§ **Task to carry out**: Return each line of the entries that mentions the word "green".

§ **Material for this exercise**:
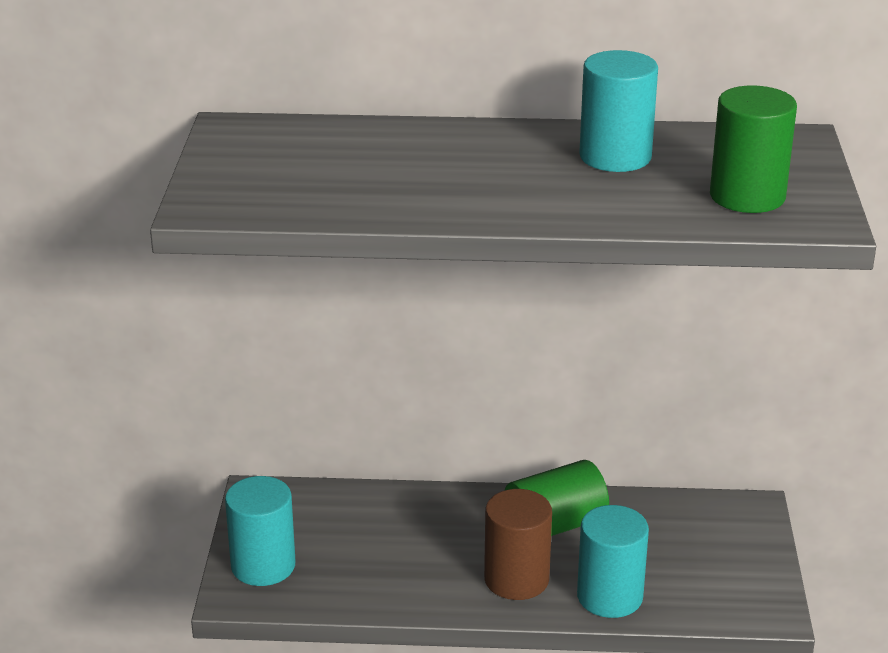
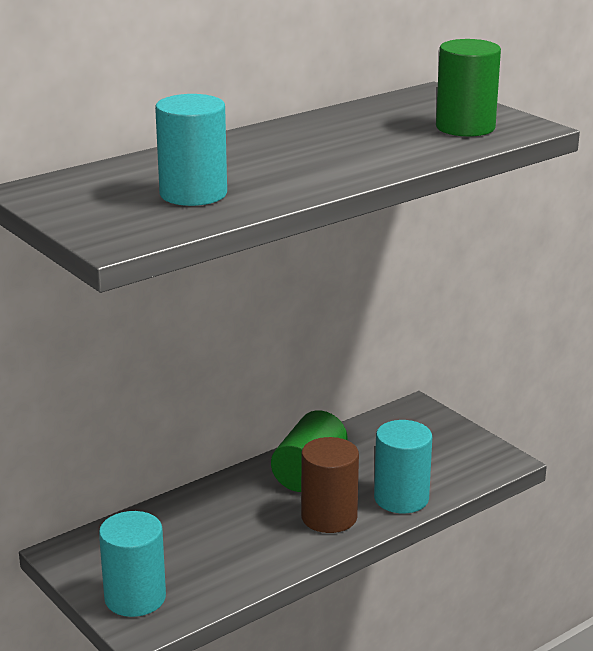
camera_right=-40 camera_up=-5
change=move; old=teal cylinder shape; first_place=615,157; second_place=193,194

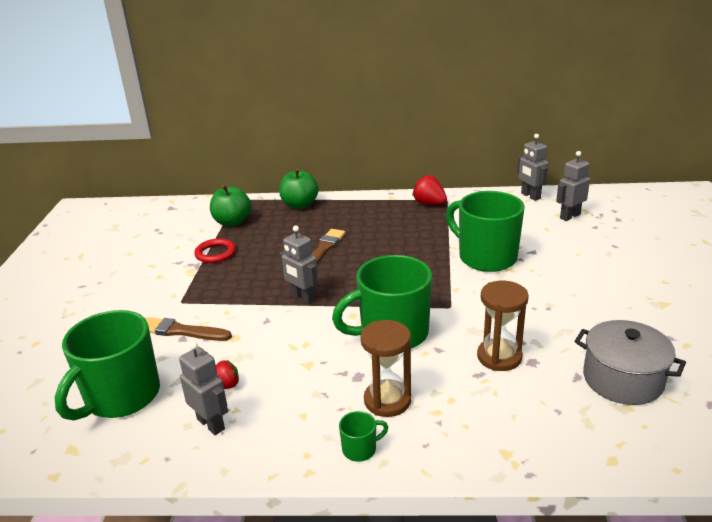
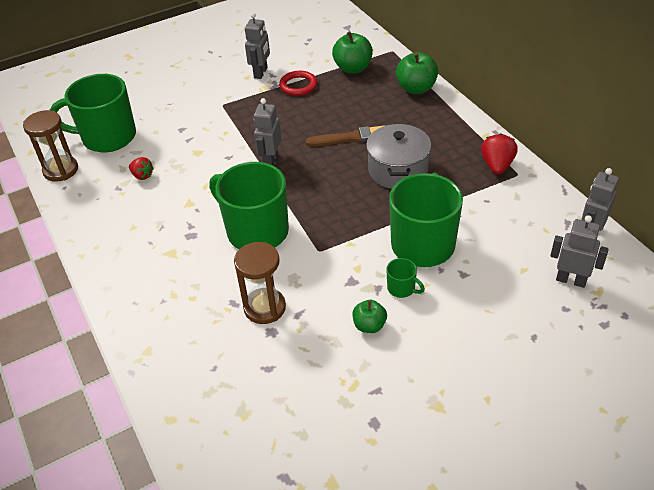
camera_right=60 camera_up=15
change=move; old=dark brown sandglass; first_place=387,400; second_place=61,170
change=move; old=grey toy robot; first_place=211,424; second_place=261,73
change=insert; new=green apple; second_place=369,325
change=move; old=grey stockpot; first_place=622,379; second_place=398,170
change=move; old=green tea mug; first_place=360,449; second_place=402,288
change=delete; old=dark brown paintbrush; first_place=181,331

§ **Task output**:
change=insert; new=green apple; second_place=369,325
change=move; old=green tea mug; first_place=360,449; second_place=402,288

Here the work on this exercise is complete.